**** Dataset
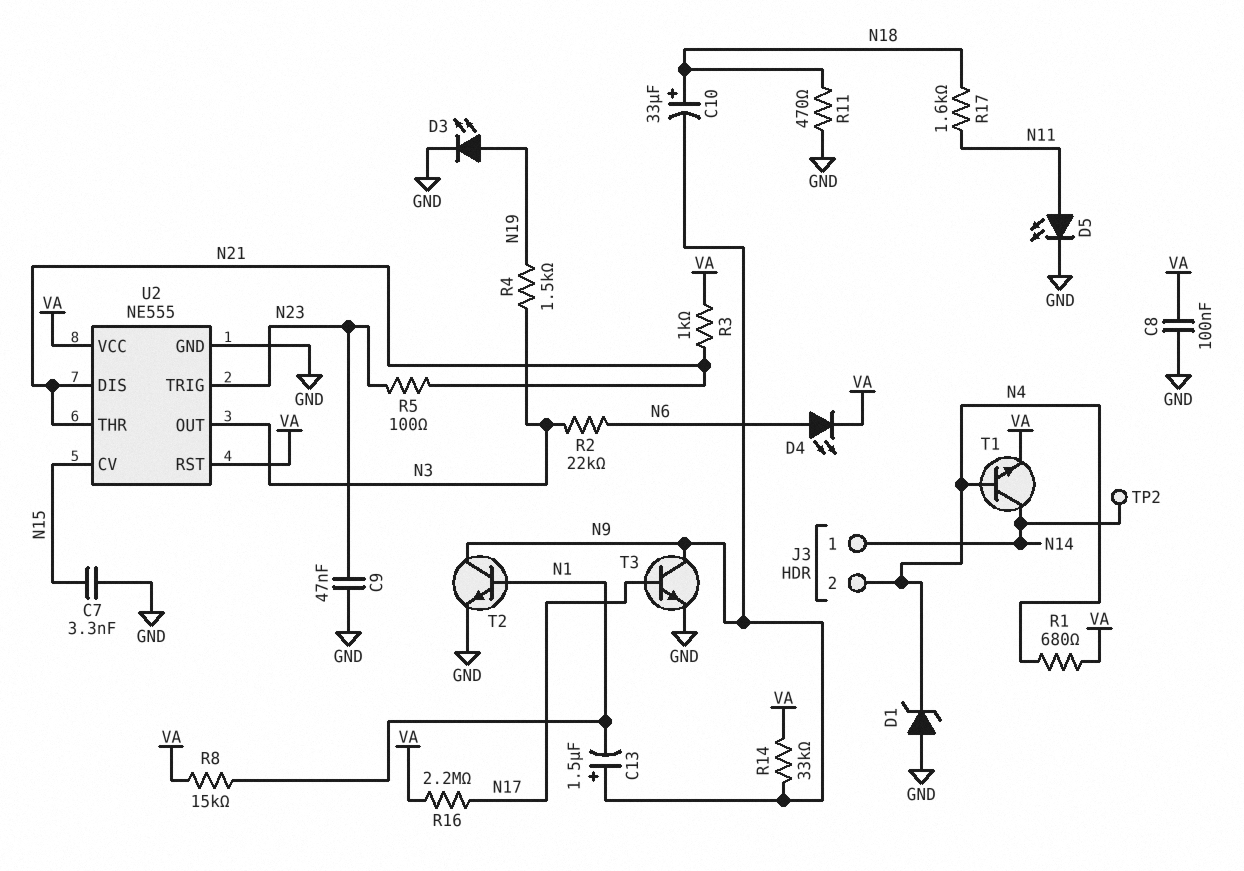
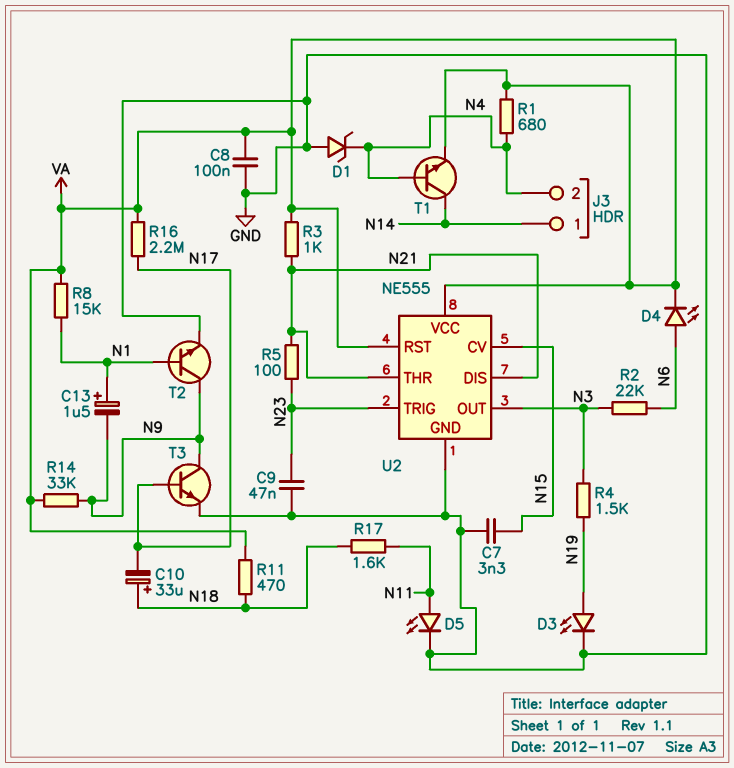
C10: 33uF (plus N18, minus N9) -> 33uF (plus N18, minus N17)
C13: 1.5uF (plus N9, minus N1) -> 1.5uF (plus N1, minus N9)
R11: 470 (GND, N18) -> 470 (N18, VA)
TP2: test point (N14) -> none

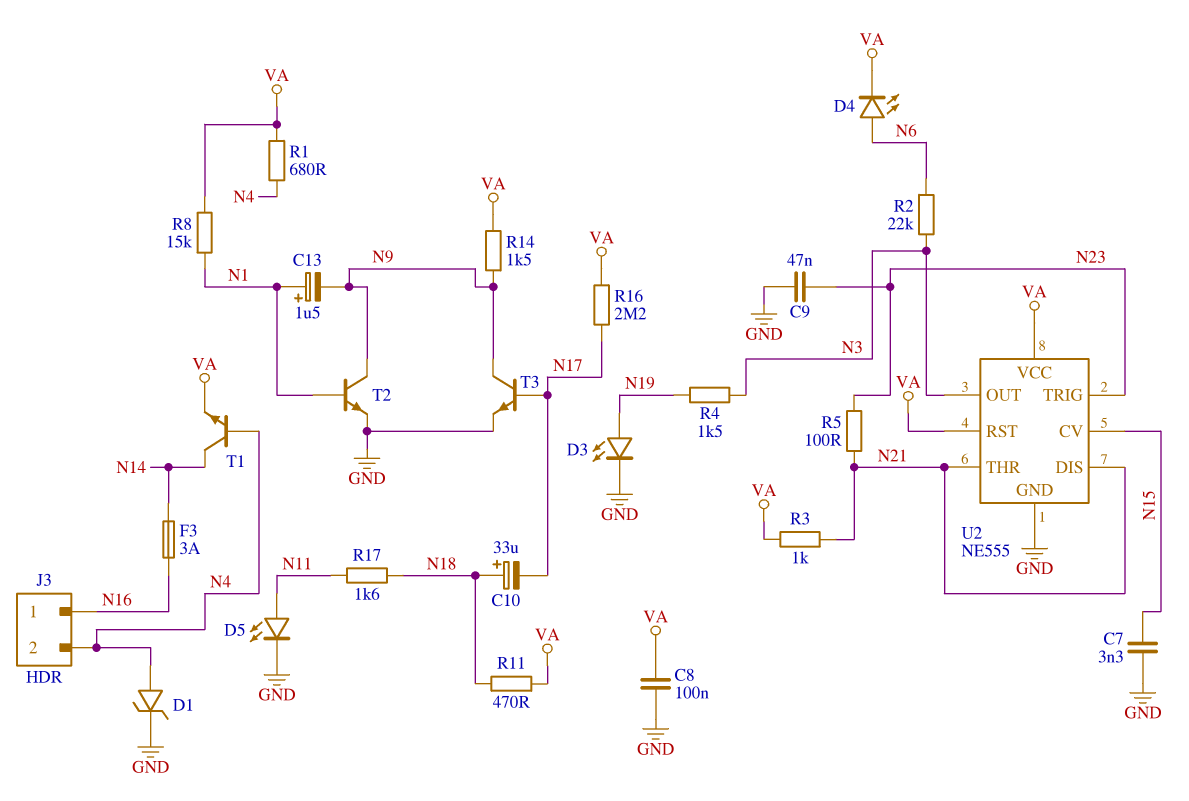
D1: zener (A GND, K N4) -> zener (A N4, K GND)
F3: none -> 3A (N14, N16)
J3 pin 1: N14 -> N16
R14: 33k (N9, VA) -> 1.5k (N9, VA)

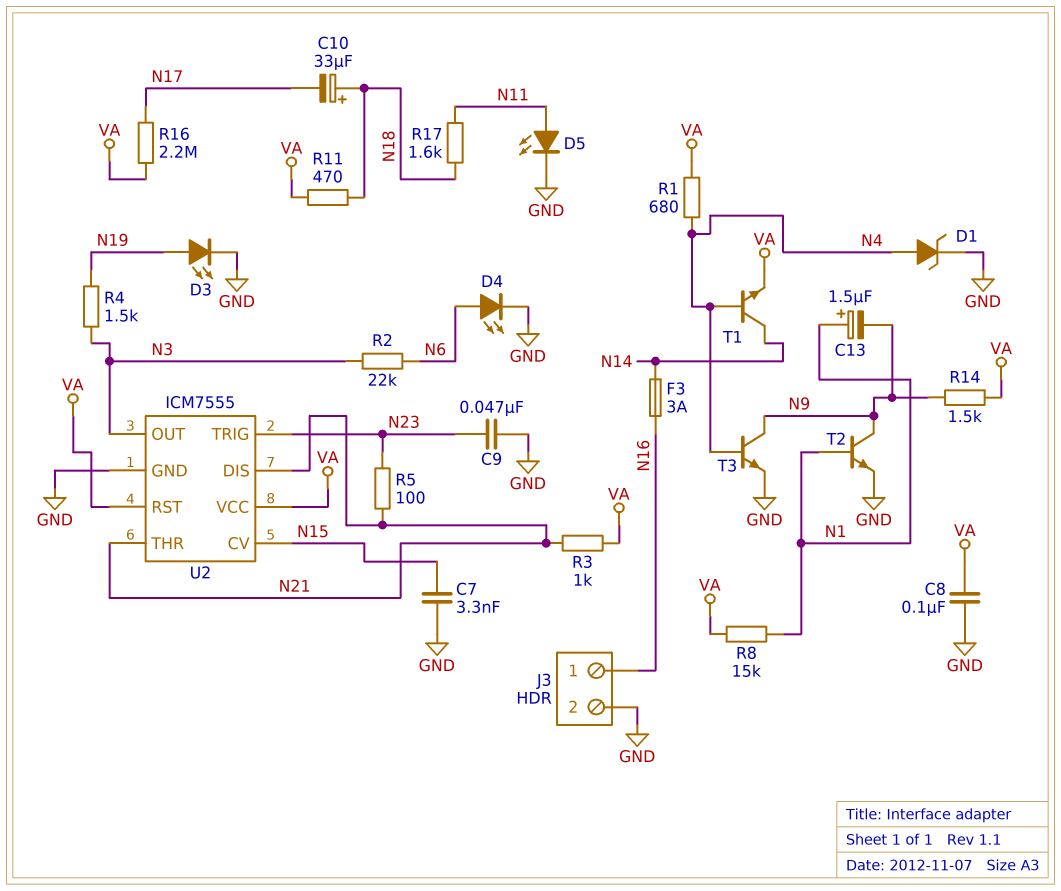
D4: LED (A N6, K VA) -> LED (A N6, K GND)
J3 pin 2: N4 -> GND
T3: NPN (B N17, C N9, E GND) -> NPN (B N4, C N9, E GND)
U2: NE555 -> ICM7555

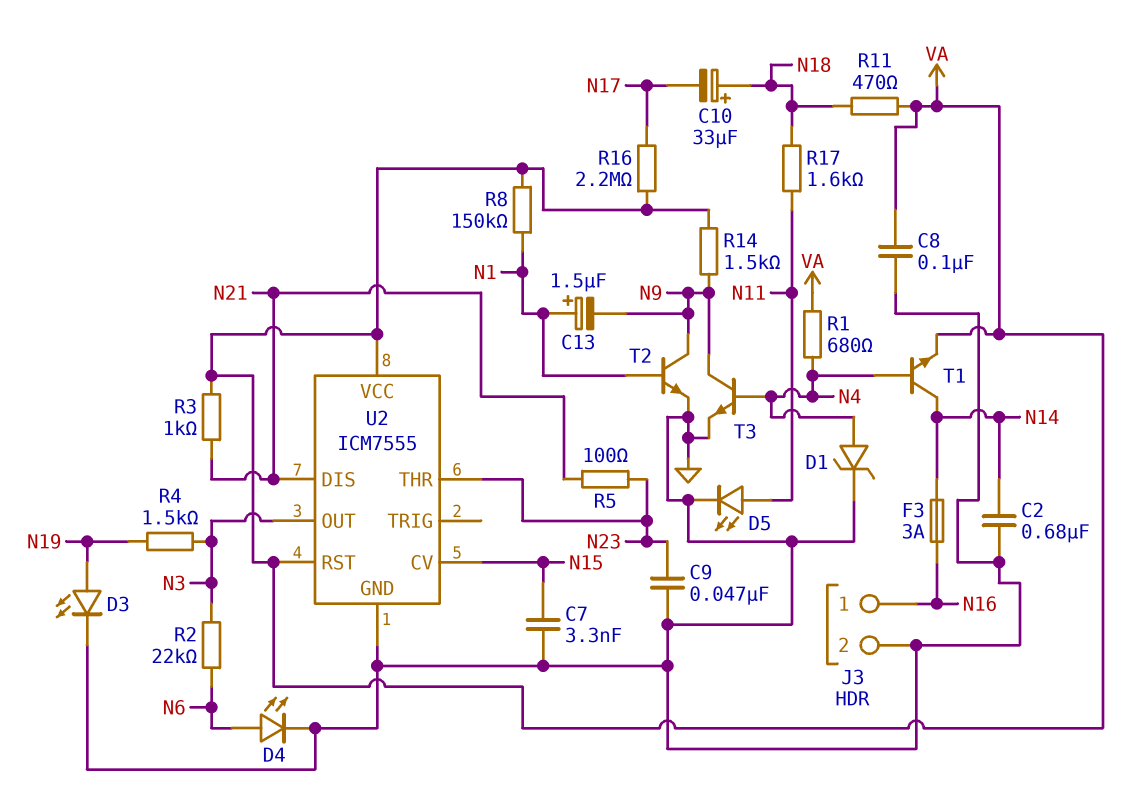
C2: none -> 680nF (GND, N14)
R8: 15k (N1, VA) -> 150k (N1, VA)
U2 pin THR: N21 -> N23
U2 pin TRIG: N23 -> none

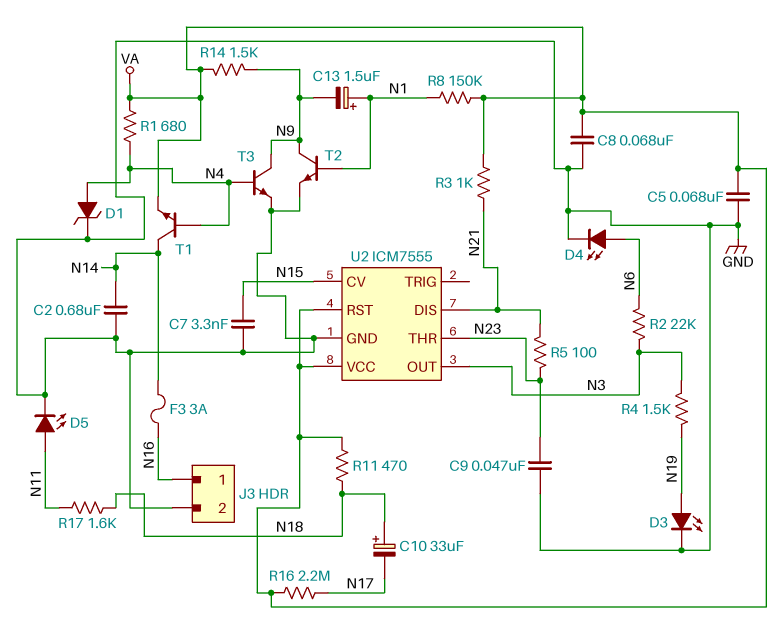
C5: none -> 68nF (GND, VA)
C8: 100nF (GND, VA) -> 68nF (GND, VA)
********
Repeat the material exactly, without images.

C10: 33uF (plus N18, minus N9) -> 33uF (plus N18, minus N17)
C13: 1.5uF (plus N9, minus N1) -> 1.5uF (plus N1, minus N9)
R11: 470 (GND, N18) -> 470 (N18, VA)
TP2: test point (N14) -> none

D1: zener (A GND, K N4) -> zener (A N4, K GND)
F3: none -> 3A (N14, N16)
J3 pin 1: N14 -> N16
R14: 33k (N9, VA) -> 1.5k (N9, VA)

D4: LED (A N6, K VA) -> LED (A N6, K GND)
J3 pin 2: N4 -> GND
T3: NPN (B N17, C N9, E GND) -> NPN (B N4, C N9, E GND)
U2: NE555 -> ICM7555

C2: none -> 680nF (GND, N14)
R8: 15k (N1, VA) -> 150k (N1, VA)
U2 pin THR: N21 -> N23
U2 pin TRIG: N23 -> none

C5: none -> 68nF (GND, VA)
C8: 100nF (GND, VA) -> 68nF (GND, VA)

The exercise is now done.